━━ Provided material ━━

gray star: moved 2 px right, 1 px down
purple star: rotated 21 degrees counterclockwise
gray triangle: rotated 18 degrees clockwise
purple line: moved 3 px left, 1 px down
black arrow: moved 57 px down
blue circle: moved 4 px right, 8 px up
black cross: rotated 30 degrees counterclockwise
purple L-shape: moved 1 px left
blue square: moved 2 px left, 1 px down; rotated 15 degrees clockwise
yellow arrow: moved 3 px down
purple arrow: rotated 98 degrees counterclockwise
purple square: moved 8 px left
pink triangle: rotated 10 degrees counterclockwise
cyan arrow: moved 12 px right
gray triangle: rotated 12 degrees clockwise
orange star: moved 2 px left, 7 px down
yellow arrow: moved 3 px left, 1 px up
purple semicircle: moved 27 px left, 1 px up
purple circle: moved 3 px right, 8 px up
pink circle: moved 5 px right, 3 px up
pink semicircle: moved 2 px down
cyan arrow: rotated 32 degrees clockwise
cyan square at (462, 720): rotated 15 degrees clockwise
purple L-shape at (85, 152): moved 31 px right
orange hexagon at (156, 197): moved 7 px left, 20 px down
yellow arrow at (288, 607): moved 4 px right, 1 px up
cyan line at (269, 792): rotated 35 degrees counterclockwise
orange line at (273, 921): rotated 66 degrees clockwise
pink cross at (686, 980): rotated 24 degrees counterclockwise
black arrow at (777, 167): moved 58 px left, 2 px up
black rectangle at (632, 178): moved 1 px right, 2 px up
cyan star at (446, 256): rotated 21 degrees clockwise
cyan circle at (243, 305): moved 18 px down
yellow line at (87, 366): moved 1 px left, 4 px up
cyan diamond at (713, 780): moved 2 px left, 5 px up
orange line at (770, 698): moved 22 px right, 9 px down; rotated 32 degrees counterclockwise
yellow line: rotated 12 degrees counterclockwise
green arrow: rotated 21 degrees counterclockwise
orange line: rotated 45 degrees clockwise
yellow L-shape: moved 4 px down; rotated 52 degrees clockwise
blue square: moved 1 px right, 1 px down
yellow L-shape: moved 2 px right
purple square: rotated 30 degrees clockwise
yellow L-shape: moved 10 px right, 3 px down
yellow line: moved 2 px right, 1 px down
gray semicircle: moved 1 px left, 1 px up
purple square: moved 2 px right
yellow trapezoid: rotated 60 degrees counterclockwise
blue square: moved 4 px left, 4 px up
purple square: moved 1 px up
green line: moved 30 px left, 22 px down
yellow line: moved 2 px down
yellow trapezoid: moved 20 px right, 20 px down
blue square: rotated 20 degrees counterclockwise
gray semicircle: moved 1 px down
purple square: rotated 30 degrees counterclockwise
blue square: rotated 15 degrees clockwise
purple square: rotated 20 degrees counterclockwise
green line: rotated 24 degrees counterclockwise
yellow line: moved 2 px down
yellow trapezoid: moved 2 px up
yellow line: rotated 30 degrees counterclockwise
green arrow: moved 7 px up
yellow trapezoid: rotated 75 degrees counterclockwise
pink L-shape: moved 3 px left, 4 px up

━━━

* _Short task_
Starting at the first line of the records and stopping after the line that contains "purple L-shape: moved 1 px left", write those lines out again with "rotated" swapped for "turned" and nothing else changed.

* _Complete answer_
gray star: moved 2 px right, 1 px down
purple star: turned 21 degrees counterclockwise
gray triangle: turned 18 degrees clockwise
purple line: moved 3 px left, 1 px down
black arrow: moved 57 px down
blue circle: moved 4 px right, 8 px up
black cross: turned 30 degrees counterclockwise
purple L-shape: moved 1 px left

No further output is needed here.